Entries taken from a collection
#####
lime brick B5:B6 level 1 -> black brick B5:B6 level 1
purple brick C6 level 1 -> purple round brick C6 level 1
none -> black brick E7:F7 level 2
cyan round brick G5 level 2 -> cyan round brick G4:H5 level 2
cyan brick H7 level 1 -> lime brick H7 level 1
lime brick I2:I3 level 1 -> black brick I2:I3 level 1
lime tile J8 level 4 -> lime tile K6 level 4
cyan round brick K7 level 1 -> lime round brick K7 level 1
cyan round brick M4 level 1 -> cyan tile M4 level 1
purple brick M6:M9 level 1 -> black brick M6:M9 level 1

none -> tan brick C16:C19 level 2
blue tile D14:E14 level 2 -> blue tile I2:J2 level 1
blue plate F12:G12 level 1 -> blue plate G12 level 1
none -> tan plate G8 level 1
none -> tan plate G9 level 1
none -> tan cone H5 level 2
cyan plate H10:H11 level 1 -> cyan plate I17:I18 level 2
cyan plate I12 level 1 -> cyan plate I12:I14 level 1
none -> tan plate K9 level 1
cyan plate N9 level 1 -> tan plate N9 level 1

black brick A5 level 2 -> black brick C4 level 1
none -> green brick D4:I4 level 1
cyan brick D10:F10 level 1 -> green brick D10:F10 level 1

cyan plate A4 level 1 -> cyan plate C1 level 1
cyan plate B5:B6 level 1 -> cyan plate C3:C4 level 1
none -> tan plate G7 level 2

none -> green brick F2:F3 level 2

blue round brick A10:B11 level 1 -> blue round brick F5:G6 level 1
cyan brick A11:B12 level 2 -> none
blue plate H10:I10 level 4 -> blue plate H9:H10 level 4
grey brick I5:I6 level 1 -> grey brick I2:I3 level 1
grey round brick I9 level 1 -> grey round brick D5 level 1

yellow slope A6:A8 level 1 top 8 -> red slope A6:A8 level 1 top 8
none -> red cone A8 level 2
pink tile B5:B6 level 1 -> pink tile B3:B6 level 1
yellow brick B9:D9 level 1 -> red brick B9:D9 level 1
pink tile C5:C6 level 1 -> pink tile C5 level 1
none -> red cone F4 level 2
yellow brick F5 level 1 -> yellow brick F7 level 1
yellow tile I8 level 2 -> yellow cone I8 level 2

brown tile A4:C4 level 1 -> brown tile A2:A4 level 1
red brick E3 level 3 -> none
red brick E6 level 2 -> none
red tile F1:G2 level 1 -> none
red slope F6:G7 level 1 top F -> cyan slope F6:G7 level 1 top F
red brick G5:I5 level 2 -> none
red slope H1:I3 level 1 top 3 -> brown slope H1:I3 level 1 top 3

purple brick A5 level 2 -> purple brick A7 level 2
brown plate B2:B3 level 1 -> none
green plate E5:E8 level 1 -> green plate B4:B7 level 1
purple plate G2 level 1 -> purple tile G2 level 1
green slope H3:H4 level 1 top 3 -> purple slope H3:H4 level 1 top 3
#####
* ASSIGNMENT:
Restate all entries above verbatim.

* ANSWER BOX:
lime brick B5:B6 level 1 -> black brick B5:B6 level 1
purple brick C6 level 1 -> purple round brick C6 level 1
none -> black brick E7:F7 level 2
cyan round brick G5 level 2 -> cyan round brick G4:H5 level 2
cyan brick H7 level 1 -> lime brick H7 level 1
lime brick I2:I3 level 1 -> black brick I2:I3 level 1
lime tile J8 level 4 -> lime tile K6 level 4
cyan round brick K7 level 1 -> lime round brick K7 level 1
cyan round brick M4 level 1 -> cyan tile M4 level 1
purple brick M6:M9 level 1 -> black brick M6:M9 level 1

none -> tan brick C16:C19 level 2
blue tile D14:E14 level 2 -> blue tile I2:J2 level 1
blue plate F12:G12 level 1 -> blue plate G12 level 1
none -> tan plate G8 level 1
none -> tan plate G9 level 1
none -> tan cone H5 level 2
cyan plate H10:H11 level 1 -> cyan plate I17:I18 level 2
cyan plate I12 level 1 -> cyan plate I12:I14 level 1
none -> tan plate K9 level 1
cyan plate N9 level 1 -> tan plate N9 level 1

black brick A5 level 2 -> black brick C4 level 1
none -> green brick D4:I4 level 1
cyan brick D10:F10 level 1 -> green brick D10:F10 level 1

cyan plate A4 level 1 -> cyan plate C1 level 1
cyan plate B5:B6 level 1 -> cyan plate C3:C4 level 1
none -> tan plate G7 level 2

none -> green brick F2:F3 level 2

blue round brick A10:B11 level 1 -> blue round brick F5:G6 level 1
cyan brick A11:B12 level 2 -> none
blue plate H10:I10 level 4 -> blue plate H9:H10 level 4
grey brick I5:I6 level 1 -> grey brick I2:I3 level 1
grey round brick I9 level 1 -> grey round brick D5 level 1

yellow slope A6:A8 level 1 top 8 -> red slope A6:A8 level 1 top 8
none -> red cone A8 level 2
pink tile B5:B6 level 1 -> pink tile B3:B6 level 1
yellow brick B9:D9 level 1 -> red brick B9:D9 level 1
pink tile C5:C6 level 1 -> pink tile C5 level 1
none -> red cone F4 level 2
yellow brick F5 level 1 -> yellow brick F7 level 1
yellow tile I8 level 2 -> yellow cone I8 level 2

brown tile A4:C4 level 1 -> brown tile A2:A4 level 1
red brick E3 level 3 -> none
red brick E6 level 2 -> none
red tile F1:G2 level 1 -> none
red slope F6:G7 level 1 top F -> cyan slope F6:G7 level 1 top F
red brick G5:I5 level 2 -> none
red slope H1:I3 level 1 top 3 -> brown slope H1:I3 level 1 top 3

purple brick A5 level 2 -> purple brick A7 level 2
brown plate B2:B3 level 1 -> none
green plate E5:E8 level 1 -> green plate B4:B7 level 1
purple plate G2 level 1 -> purple tile G2 level 1
green slope H3:H4 level 1 top 3 -> purple slope H3:H4 level 1 top 3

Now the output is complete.